Exercise
The lines you need are those holding the word "black"; pull them from the material.

Supplied information
┌──

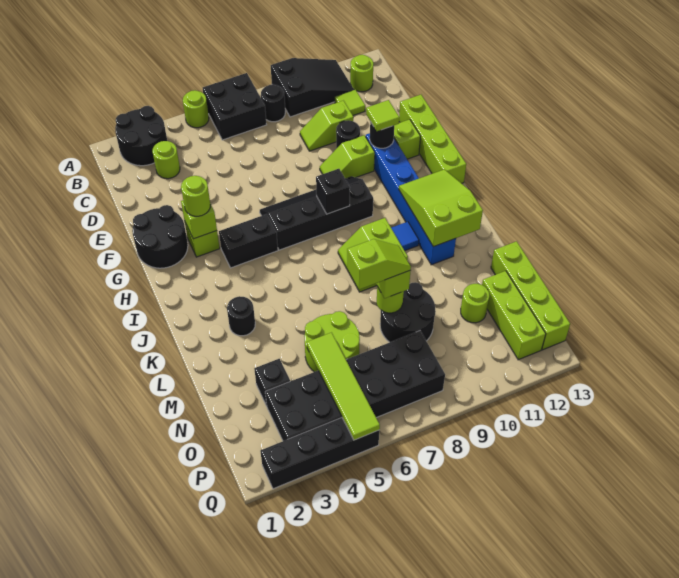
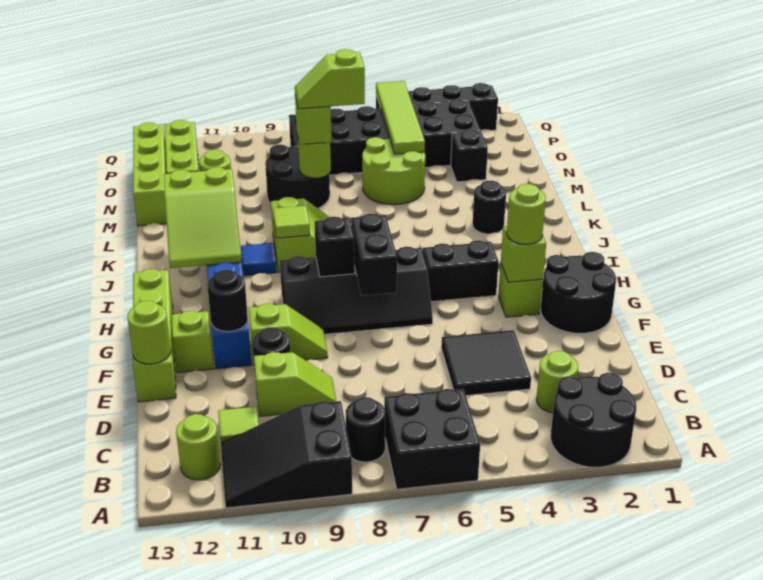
lime round brick A5 level 1 -> lime round brick E13 level 2
none -> black tile D4:E5 level 1
lime tile F11 level 3 -> lime tile J9 level 2
none -> black brick G7:H7 level 2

└──

Answer for this exercise
none -> black tile D4:E5 level 1
none -> black brick G7:H7 level 2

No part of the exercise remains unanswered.